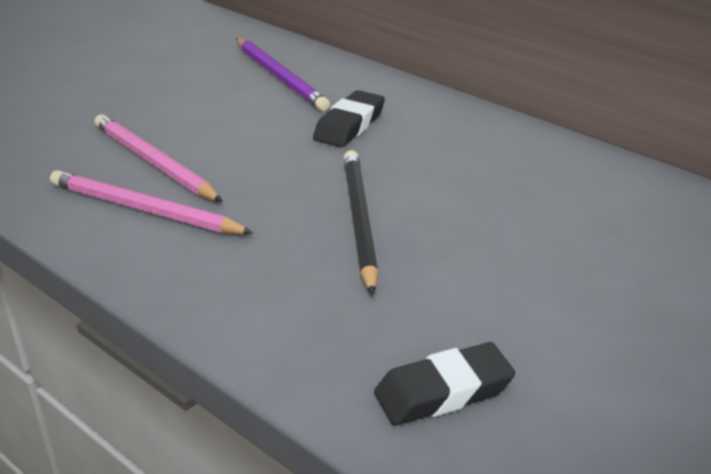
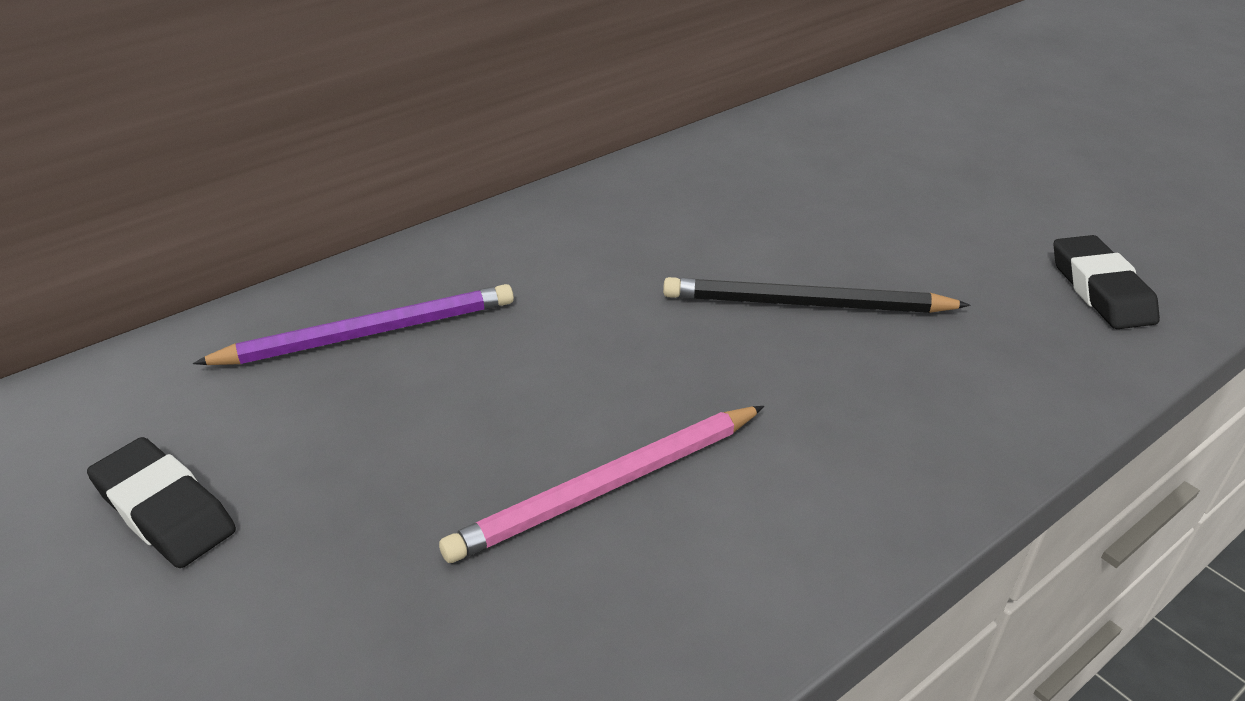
camera: 80 degrees left, 5 degrees up
(144, 209) = (753, 498): pink pencil -> none
(349, 125) = (562, 285): black eraser -> black eraser (165, 510)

* WHAT TO DO *
Exclude the pictures and give back the rest of the data above exactly as written.

* PROBLEM SOLUTION *
camera: 80 degrees left, 5 degrees up
(144, 209) = (753, 498): pink pencil -> none
(349, 125) = (562, 285): black eraser -> black eraser (165, 510)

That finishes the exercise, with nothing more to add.